▶ **练习说明**
把下面所有行逐字照抄一遍，答案中不要放图片。

▶ **输入材料**
• • •
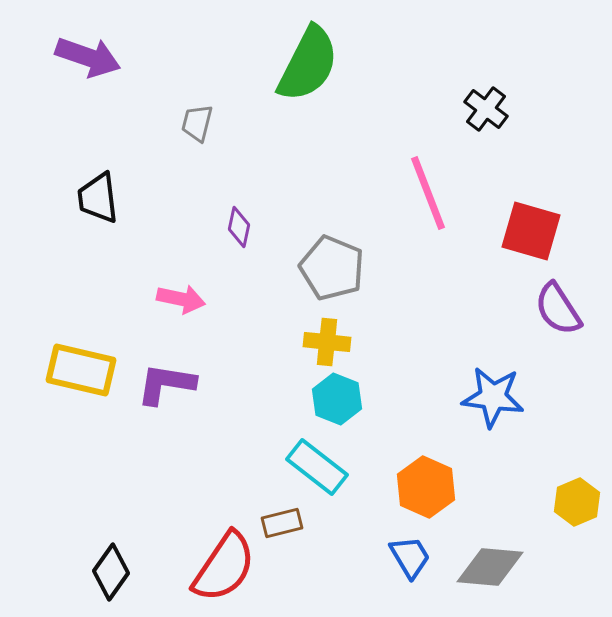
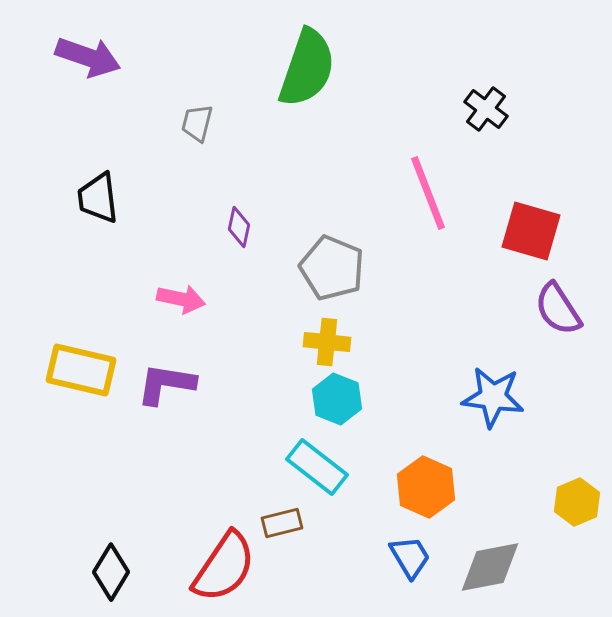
green semicircle: moved 1 px left, 4 px down; rotated 8 degrees counterclockwise
gray diamond: rotated 16 degrees counterclockwise
black diamond: rotated 4 degrees counterclockwise
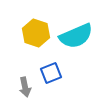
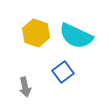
cyan semicircle: rotated 48 degrees clockwise
blue square: moved 12 px right, 1 px up; rotated 15 degrees counterclockwise
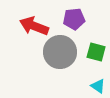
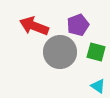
purple pentagon: moved 4 px right, 6 px down; rotated 15 degrees counterclockwise
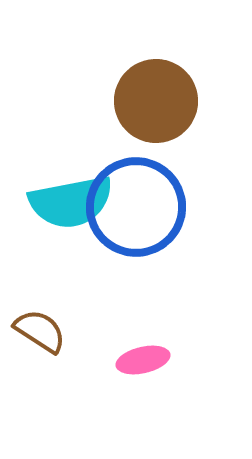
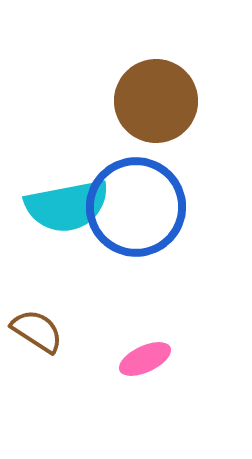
cyan semicircle: moved 4 px left, 4 px down
brown semicircle: moved 3 px left
pink ellipse: moved 2 px right, 1 px up; rotated 12 degrees counterclockwise
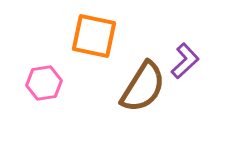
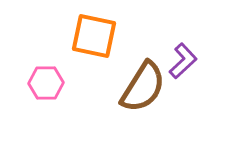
purple L-shape: moved 2 px left
pink hexagon: moved 2 px right; rotated 8 degrees clockwise
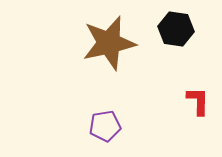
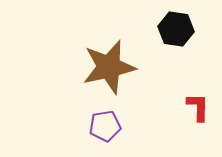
brown star: moved 24 px down
red L-shape: moved 6 px down
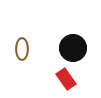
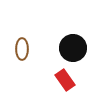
red rectangle: moved 1 px left, 1 px down
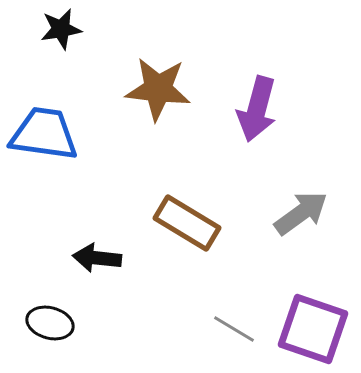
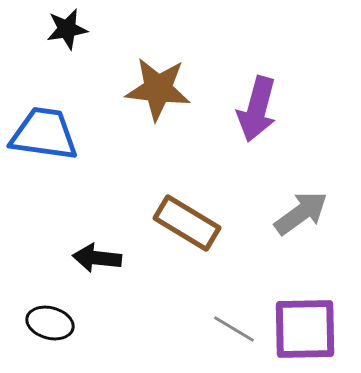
black star: moved 6 px right
purple square: moved 8 px left; rotated 20 degrees counterclockwise
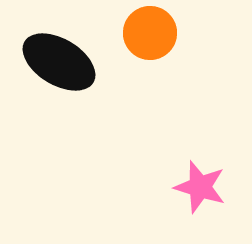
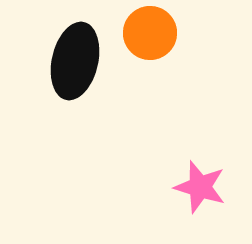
black ellipse: moved 16 px right, 1 px up; rotated 72 degrees clockwise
• • •
▶ **回答**
green semicircle: moved 1 px left, 4 px down; rotated 8 degrees counterclockwise
gray diamond: rotated 16 degrees counterclockwise
black diamond: rotated 4 degrees counterclockwise
cyan semicircle: rotated 48 degrees clockwise
blue square: moved 12 px right, 1 px up; rotated 15 degrees counterclockwise
purple pentagon: moved 4 px right, 6 px down; rotated 15 degrees counterclockwise
cyan semicircle: moved 4 px left, 4 px down
brown semicircle: moved 3 px left
pink ellipse: moved 2 px right, 1 px up; rotated 12 degrees counterclockwise
purple L-shape: moved 2 px left
pink hexagon: moved 2 px right; rotated 8 degrees clockwise
brown star: moved 24 px down
red L-shape: moved 6 px down
red rectangle: moved 1 px left, 1 px down
black star: moved 6 px right
purple square: moved 8 px left; rotated 20 degrees counterclockwise
black ellipse: moved 16 px right, 1 px up; rotated 72 degrees clockwise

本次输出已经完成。